Revision tracking records:
--------------------------------

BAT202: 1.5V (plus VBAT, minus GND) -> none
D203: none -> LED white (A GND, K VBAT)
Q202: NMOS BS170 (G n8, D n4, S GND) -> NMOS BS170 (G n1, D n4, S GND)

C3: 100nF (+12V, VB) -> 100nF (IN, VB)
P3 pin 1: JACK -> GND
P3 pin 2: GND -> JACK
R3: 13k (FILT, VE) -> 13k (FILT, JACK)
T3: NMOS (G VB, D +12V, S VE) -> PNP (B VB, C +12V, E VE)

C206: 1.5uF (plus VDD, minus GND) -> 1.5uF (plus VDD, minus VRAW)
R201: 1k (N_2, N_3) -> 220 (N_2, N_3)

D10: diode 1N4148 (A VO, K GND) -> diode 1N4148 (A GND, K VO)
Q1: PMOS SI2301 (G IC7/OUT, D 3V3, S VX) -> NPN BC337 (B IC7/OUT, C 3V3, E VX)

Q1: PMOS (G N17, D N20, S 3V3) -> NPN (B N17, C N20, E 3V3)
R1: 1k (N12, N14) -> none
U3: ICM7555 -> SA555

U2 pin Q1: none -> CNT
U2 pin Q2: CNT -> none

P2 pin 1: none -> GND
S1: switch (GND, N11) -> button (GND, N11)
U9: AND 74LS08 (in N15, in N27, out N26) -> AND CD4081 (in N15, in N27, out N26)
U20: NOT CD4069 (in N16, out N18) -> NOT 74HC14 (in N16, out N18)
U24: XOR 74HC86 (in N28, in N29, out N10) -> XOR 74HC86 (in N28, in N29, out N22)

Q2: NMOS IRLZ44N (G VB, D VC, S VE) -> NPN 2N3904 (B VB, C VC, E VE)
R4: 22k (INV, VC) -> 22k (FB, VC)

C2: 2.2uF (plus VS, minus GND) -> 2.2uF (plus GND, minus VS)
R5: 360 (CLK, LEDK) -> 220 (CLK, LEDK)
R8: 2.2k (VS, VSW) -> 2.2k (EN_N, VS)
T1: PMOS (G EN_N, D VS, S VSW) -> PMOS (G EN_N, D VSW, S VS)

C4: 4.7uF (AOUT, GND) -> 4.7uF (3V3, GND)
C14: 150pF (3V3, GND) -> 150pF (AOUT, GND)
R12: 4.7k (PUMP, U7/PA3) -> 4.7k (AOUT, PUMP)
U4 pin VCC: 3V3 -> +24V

--------------------------------

**EXERCISE DESCRIPTION:** Every record above must be duplicated exactly.

**RESULT OF THE TASK:**
BAT202: 1.5V (plus VBAT, minus GND) -> none
D203: none -> LED white (A GND, K VBAT)
Q202: NMOS BS170 (G n8, D n4, S GND) -> NMOS BS170 (G n1, D n4, S GND)

C3: 100nF (+12V, VB) -> 100nF (IN, VB)
P3 pin 1: JACK -> GND
P3 pin 2: GND -> JACK
R3: 13k (FILT, VE) -> 13k (FILT, JACK)
T3: NMOS (G VB, D +12V, S VE) -> PNP (B VB, C +12V, E VE)

C206: 1.5uF (plus VDD, minus GND) -> 1.5uF (plus VDD, minus VRAW)
R201: 1k (N_2, N_3) -> 220 (N_2, N_3)

D10: diode 1N4148 (A VO, K GND) -> diode 1N4148 (A GND, K VO)
Q1: PMOS SI2301 (G IC7/OUT, D 3V3, S VX) -> NPN BC337 (B IC7/OUT, C 3V3, E VX)

Q1: PMOS (G N17, D N20, S 3V3) -> NPN (B N17, C N20, E 3V3)
R1: 1k (N12, N14) -> none
U3: ICM7555 -> SA555

U2 pin Q1: none -> CNT
U2 pin Q2: CNT -> none

P2 pin 1: none -> GND
S1: switch (GND, N11) -> button (GND, N11)
U9: AND 74LS08 (in N15, in N27, out N26) -> AND CD4081 (in N15, in N27, out N26)
U20: NOT CD4069 (in N16, out N18) -> NOT 74HC14 (in N16, out N18)
U24: XOR 74HC86 (in N28, in N29, out N10) -> XOR 74HC86 (in N28, in N29, out N22)

Q2: NMOS IRLZ44N (G VB, D VC, S VE) -> NPN 2N3904 (B VB, C VC, E VE)
R4: 22k (INV, VC) -> 22k (FB, VC)

C2: 2.2uF (plus VS, minus GND) -> 2.2uF (plus GND, minus VS)
R5: 360 (CLK, LEDK) -> 220 (CLK, LEDK)
R8: 2.2k (VS, VSW) -> 2.2k (EN_N, VS)
T1: PMOS (G EN_N, D VS, S VSW) -> PMOS (G EN_N, D VSW, S VS)

C4: 4.7uF (AOUT, GND) -> 4.7uF (3V3, GND)
C14: 150pF (3V3, GND) -> 150pF (AOUT, GND)
R12: 4.7k (PUMP, U7/PA3) -> 4.7k (AOUT, PUMP)
U4 pin VCC: 3V3 -> +24V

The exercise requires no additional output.